** start of INPUT ROWS **

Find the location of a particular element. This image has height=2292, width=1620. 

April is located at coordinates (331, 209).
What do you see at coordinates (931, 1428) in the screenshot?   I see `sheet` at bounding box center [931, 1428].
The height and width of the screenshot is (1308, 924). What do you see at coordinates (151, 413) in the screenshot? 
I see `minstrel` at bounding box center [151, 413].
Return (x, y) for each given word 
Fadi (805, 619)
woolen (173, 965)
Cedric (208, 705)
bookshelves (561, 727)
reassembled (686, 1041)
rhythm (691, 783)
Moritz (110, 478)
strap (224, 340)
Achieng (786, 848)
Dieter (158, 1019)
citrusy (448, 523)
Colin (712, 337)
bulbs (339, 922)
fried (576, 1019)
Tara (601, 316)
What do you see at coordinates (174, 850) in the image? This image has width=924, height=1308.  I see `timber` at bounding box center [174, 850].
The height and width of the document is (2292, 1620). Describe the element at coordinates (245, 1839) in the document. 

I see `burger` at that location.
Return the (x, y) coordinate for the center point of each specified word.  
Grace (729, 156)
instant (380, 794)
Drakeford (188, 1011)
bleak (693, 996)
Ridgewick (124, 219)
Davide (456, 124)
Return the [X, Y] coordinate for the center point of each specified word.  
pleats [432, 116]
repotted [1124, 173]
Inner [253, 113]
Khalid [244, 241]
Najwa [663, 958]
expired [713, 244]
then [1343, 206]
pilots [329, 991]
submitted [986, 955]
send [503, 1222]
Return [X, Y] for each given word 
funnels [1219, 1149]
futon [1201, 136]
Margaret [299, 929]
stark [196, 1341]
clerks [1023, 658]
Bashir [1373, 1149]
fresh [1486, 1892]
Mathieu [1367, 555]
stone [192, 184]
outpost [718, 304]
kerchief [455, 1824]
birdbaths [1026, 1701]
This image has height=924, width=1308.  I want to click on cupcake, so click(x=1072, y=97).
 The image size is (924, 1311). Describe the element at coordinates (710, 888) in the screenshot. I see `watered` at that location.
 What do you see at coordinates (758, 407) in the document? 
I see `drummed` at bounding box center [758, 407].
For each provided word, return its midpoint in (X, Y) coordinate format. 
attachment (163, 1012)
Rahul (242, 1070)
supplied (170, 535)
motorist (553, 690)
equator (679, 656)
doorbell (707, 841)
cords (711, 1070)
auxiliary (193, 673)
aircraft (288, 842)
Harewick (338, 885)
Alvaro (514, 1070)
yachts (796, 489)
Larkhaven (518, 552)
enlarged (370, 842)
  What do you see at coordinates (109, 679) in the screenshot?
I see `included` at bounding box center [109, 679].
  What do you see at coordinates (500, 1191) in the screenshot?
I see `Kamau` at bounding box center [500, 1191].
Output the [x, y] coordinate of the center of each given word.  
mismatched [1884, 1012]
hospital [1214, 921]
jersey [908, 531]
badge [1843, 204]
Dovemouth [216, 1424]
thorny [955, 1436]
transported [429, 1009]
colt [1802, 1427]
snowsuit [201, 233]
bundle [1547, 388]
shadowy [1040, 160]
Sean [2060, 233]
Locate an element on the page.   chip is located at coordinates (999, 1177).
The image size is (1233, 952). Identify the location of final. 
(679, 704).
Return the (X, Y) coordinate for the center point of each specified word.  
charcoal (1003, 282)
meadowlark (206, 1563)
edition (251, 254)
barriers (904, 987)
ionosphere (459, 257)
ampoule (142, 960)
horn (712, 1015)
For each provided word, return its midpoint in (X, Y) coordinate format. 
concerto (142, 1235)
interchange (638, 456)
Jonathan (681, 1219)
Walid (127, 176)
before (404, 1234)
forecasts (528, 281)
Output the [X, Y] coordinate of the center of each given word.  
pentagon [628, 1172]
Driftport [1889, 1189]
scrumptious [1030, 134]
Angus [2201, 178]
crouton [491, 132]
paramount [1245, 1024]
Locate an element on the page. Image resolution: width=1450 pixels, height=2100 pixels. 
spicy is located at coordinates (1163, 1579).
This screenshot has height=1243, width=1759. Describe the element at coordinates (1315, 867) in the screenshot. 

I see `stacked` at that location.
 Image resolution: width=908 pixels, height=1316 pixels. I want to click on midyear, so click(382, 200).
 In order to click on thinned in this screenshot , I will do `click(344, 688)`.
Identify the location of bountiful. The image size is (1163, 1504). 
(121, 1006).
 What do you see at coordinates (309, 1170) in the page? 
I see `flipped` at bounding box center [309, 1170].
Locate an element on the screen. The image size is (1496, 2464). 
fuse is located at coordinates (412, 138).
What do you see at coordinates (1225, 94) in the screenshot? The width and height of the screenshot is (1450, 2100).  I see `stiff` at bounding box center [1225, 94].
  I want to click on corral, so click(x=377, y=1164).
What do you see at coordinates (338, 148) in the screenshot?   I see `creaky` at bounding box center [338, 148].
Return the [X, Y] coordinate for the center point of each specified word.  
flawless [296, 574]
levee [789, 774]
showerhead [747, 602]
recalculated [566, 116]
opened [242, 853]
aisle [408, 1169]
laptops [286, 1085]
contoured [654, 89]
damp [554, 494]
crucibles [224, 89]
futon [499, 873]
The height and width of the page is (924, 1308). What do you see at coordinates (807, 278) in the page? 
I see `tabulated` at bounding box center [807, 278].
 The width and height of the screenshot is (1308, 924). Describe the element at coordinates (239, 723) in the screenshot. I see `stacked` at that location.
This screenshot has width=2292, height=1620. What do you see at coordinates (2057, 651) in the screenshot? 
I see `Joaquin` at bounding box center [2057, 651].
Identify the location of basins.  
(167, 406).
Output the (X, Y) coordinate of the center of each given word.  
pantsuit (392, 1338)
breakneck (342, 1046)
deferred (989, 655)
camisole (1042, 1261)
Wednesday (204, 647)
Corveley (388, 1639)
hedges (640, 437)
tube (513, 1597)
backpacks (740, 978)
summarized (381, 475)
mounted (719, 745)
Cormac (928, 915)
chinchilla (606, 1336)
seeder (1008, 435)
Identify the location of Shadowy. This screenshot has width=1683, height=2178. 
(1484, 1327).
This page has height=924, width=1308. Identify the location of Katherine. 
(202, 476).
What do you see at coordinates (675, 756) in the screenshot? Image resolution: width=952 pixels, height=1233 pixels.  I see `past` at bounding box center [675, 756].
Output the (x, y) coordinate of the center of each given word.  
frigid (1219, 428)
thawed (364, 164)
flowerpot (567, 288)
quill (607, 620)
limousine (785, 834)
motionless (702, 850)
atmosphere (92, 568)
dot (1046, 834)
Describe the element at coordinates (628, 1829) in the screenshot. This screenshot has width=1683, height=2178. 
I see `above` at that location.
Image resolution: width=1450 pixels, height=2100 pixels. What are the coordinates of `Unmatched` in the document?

** end of INPUT ROWS **

TO DO: Copy the lines of the records above, from the line containing "Larkhaven (518, 552)" through the line containing "horn (712, 1015)", inclusive.

FINISHED ANSWER:
Larkhaven (518, 552)
enlarged (370, 842)
  What do you see at coordinates (109, 679) in the screenshot?
I see `included` at bounding box center [109, 679].
  What do you see at coordinates (500, 1191) in the screenshot?
I see `Kamau` at bounding box center [500, 1191].
Output the [x, y] coordinate of the center of each given word.  
mismatched [1884, 1012]
hospital [1214, 921]
jersey [908, 531]
badge [1843, 204]
Dovemouth [216, 1424]
thorny [955, 1436]
transported [429, 1009]
colt [1802, 1427]
snowsuit [201, 233]
bundle [1547, 388]
shadowy [1040, 160]
Sean [2060, 233]
Locate an element on the page.   chip is located at coordinates (999, 1177).
The image size is (1233, 952). Identify the location of final. 
(679, 704).
Return the (X, Y) coordinate for the center point of each specified word.  
charcoal (1003, 282)
meadowlark (206, 1563)
edition (251, 254)
barriers (904, 987)
ionosphere (459, 257)
ampoule (142, 960)
horn (712, 1015)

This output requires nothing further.